Copy exactly the line containing "J4 pin 2: PWR -> GND" and all lines after it, through the last line of the material below; omit everything before it.
== == ==
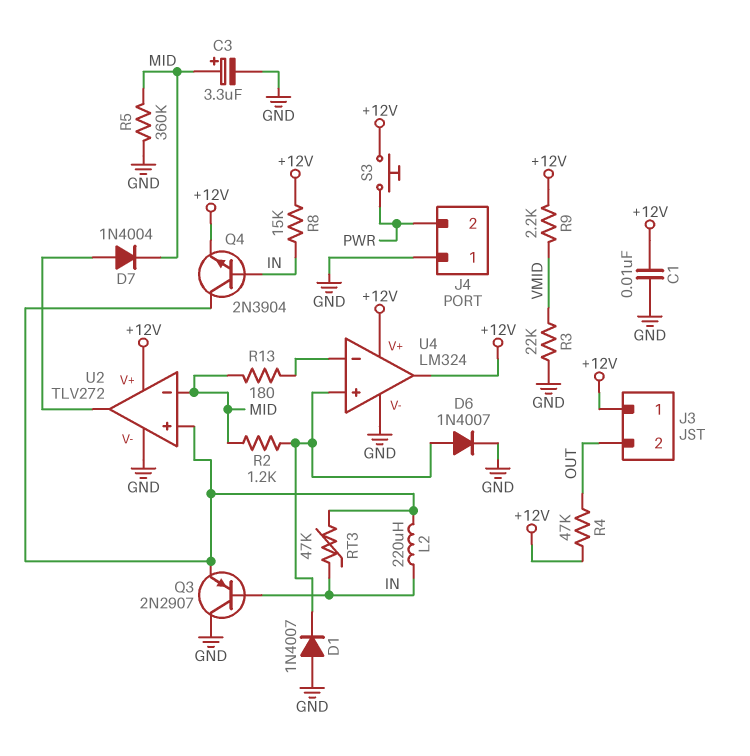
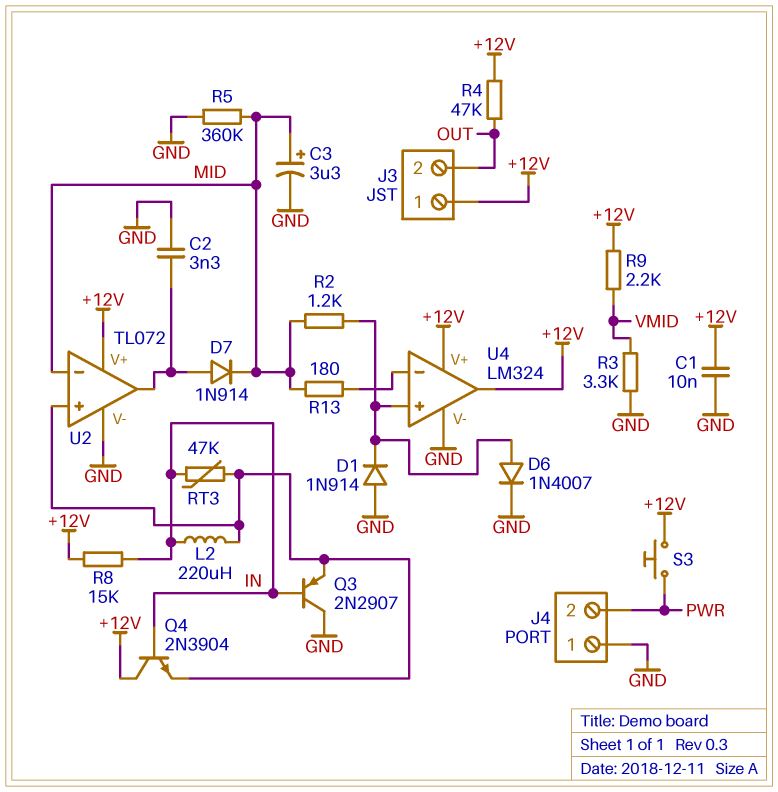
C2: none -> 3.3nF (GND, U2/out)
D1: diode 1N4007 (A GND, K U4/in+) -> diode 1N914 (A GND, K U4/in+)
D7: diode 1N4004 (A U2/out, K MID) -> diode 1N914 (A U2/out, K MID)
Q4: NPN 2N3904 (B IN, C U2/in+, E +12V) -> NPN 2N3904 (B IN, C +12V, E U2/in+)
R3: 22k (GND, VMID) -> 3.3k (GND, VMID)
U2: TLV272 -> TL072

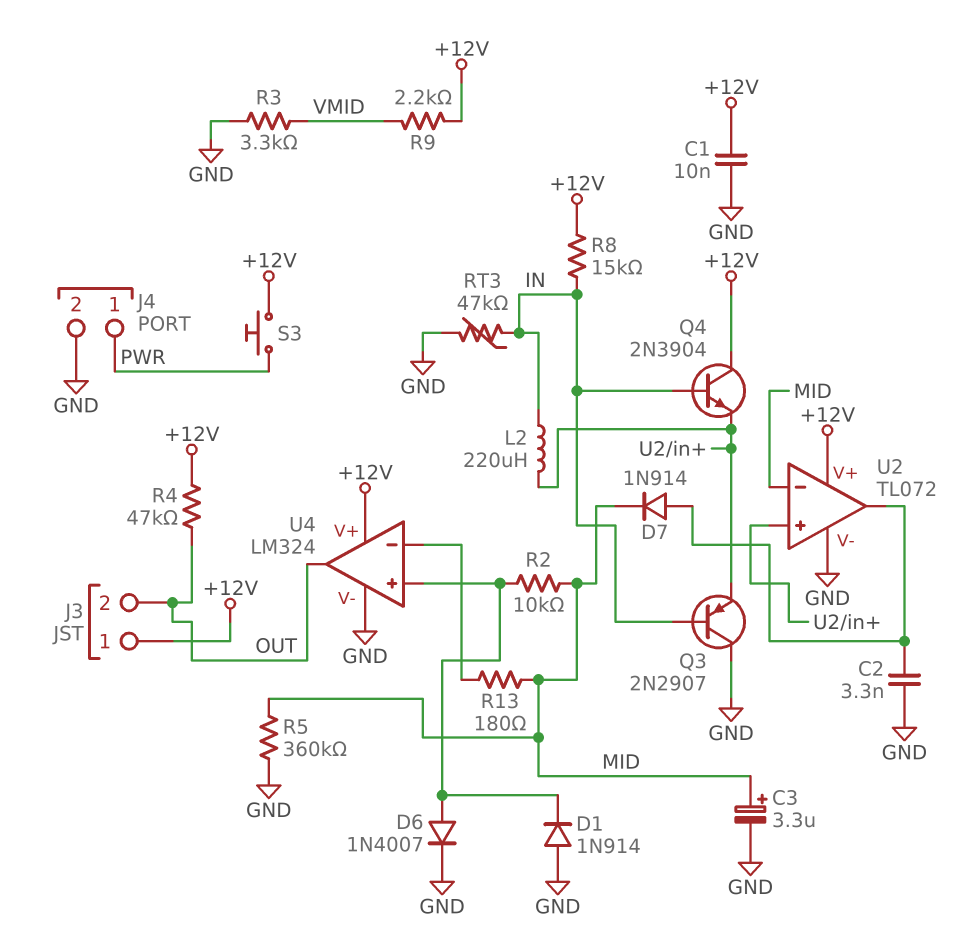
J4 pin 1: GND -> PWR
J4 pin 2: PWR -> GND
R2: 1.2k (MID, U4/in+) -> 10k (MID, U4/in+)
RT3: 47k (IN, U2/in+) -> 47k (GND, IN)
U4 pin out: +12V -> OUT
== == ==
> Exercise solution:
J4 pin 2: PWR -> GND
R2: 1.2k (MID, U4/in+) -> 10k (MID, U4/in+)
RT3: 47k (IN, U2/in+) -> 47k (GND, IN)
U4 pin out: +12V -> OUT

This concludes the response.